● **Task details**:
Where a picture appears, leave it out, and print the rest of the records as they are.

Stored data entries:

....

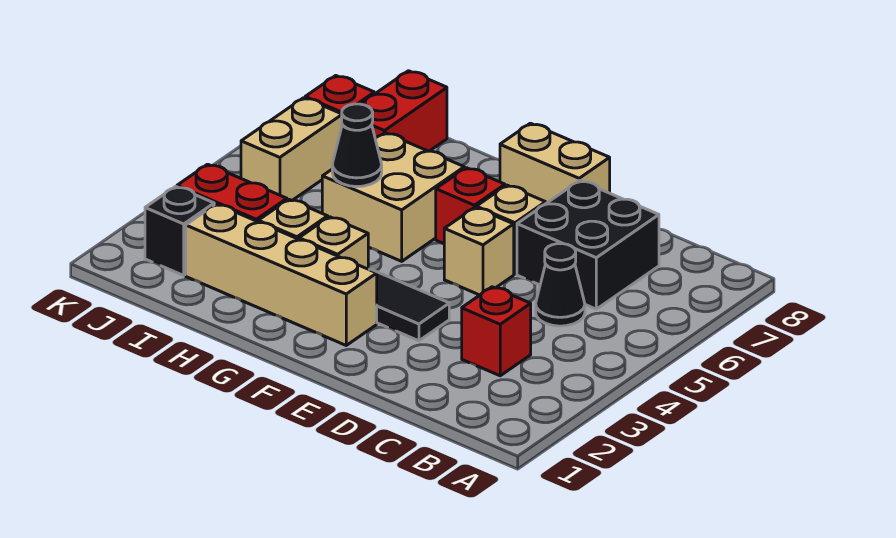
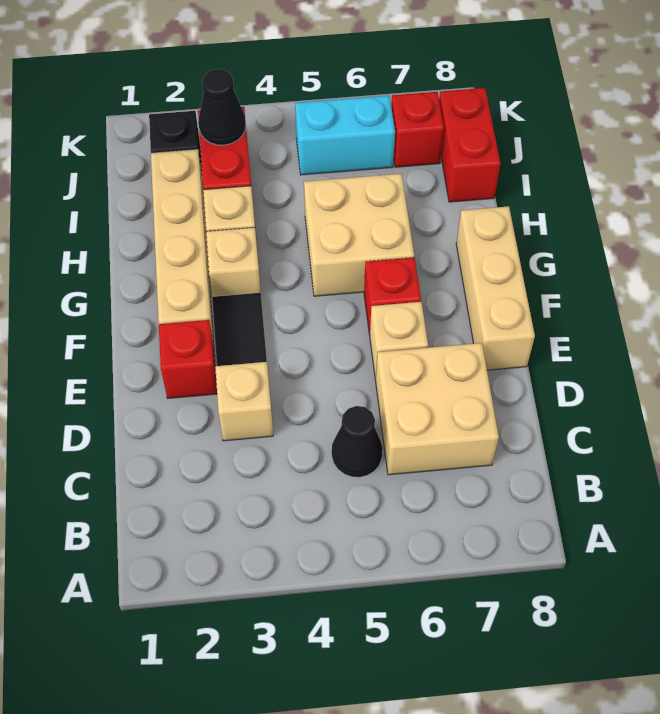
red brick C3 level 1 -> red brick E2 level 1
black brick C6:D7 level 1 -> tan brick C6:D7 level 1
tan brick E5 level 1 -> tan brick D3 level 1
tan brick E8:F8 level 1 -> tan brick E8:G8 level 1
black cone H5 level 2 -> black cone J3 level 2
red brick I7:I8 level 1 -> red brick I8:J8 level 1
tan brick J5:J6 level 1 -> cyan brick J5:J6 level 1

....

● **Task output**:
red brick C3 level 1 -> red brick E2 level 1
black brick C6:D7 level 1 -> tan brick C6:D7 level 1
tan brick E5 level 1 -> tan brick D3 level 1
tan brick E8:F8 level 1 -> tan brick E8:G8 level 1
black cone H5 level 2 -> black cone J3 level 2
red brick I7:I8 level 1 -> red brick I8:J8 level 1
tan brick J5:J6 level 1 -> cyan brick J5:J6 level 1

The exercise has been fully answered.